Before-and-after scene images:
▶

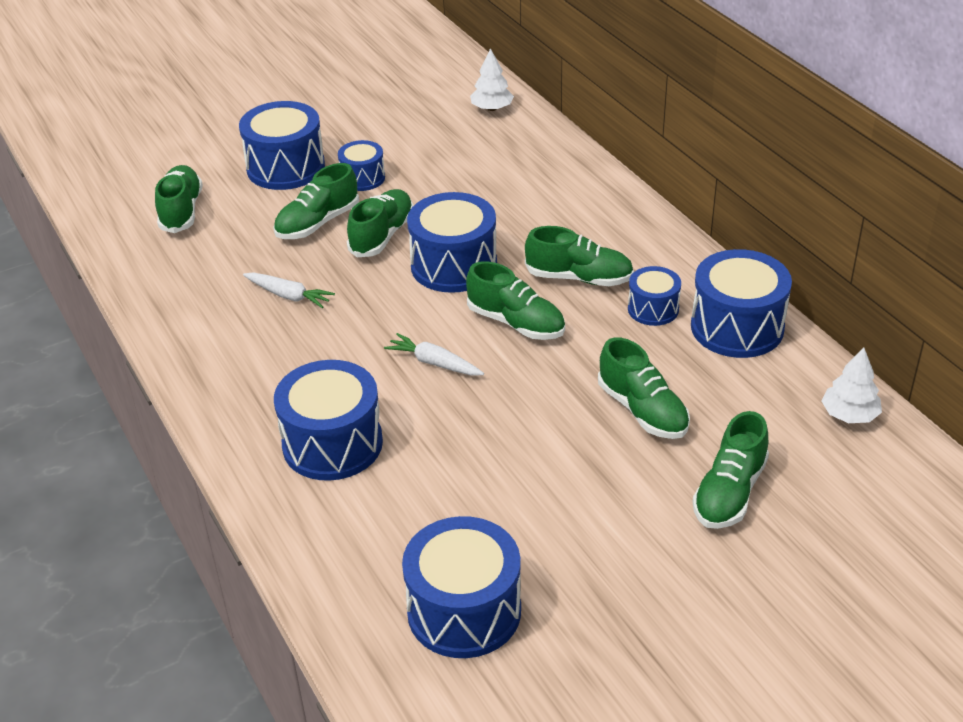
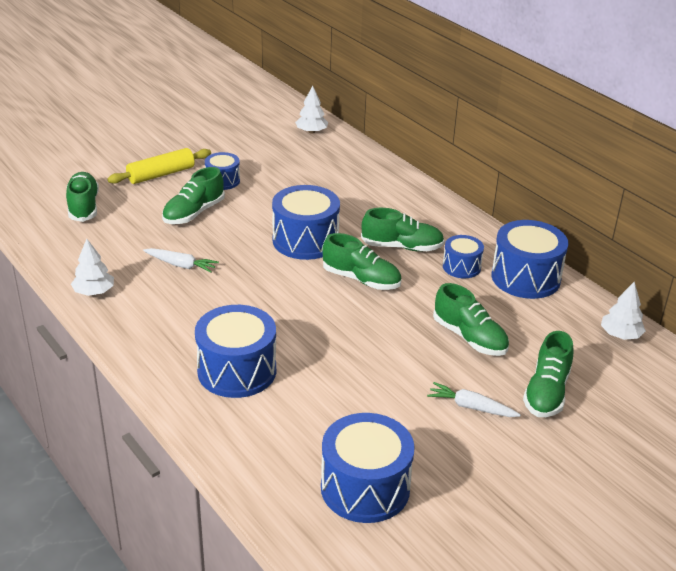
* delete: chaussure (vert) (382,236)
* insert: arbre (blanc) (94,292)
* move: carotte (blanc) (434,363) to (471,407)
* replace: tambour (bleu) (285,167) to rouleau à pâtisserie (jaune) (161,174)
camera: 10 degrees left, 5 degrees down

◀

Transcribe each line above verbatim, with the pictures left out.

* delete: chaussure (vert) (382,236)
* insert: arbre (blanc) (94,292)
* move: carotte (blanc) (434,363) to (471,407)
* replace: tambour (bleu) (285,167) to rouleau à pâtisserie (jaune) (161,174)
camera: 10 degrees left, 5 degrees down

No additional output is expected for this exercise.